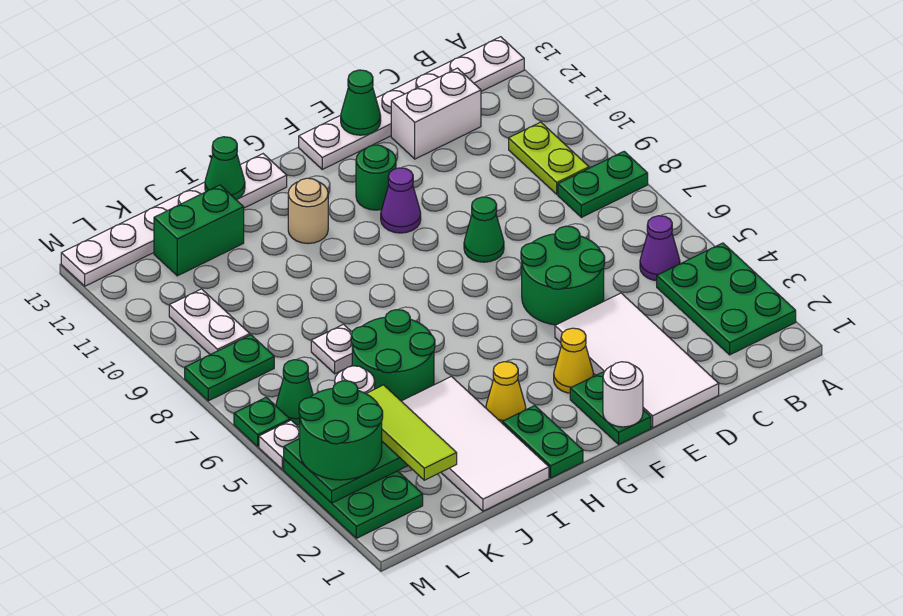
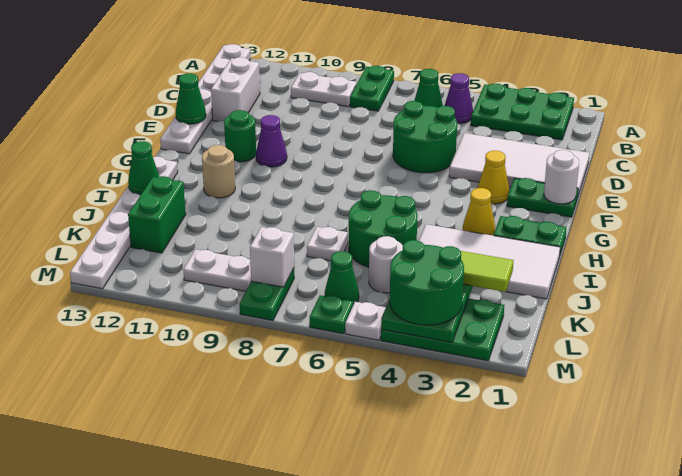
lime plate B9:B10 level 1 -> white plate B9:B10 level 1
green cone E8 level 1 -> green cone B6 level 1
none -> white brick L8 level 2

* [Work task]:
Leaving the pictures out, output the material exactly as it appears.

* [Worked solution]:
lime plate B9:B10 level 1 -> white plate B9:B10 level 1
green cone E8 level 1 -> green cone B6 level 1
none -> white brick L8 level 2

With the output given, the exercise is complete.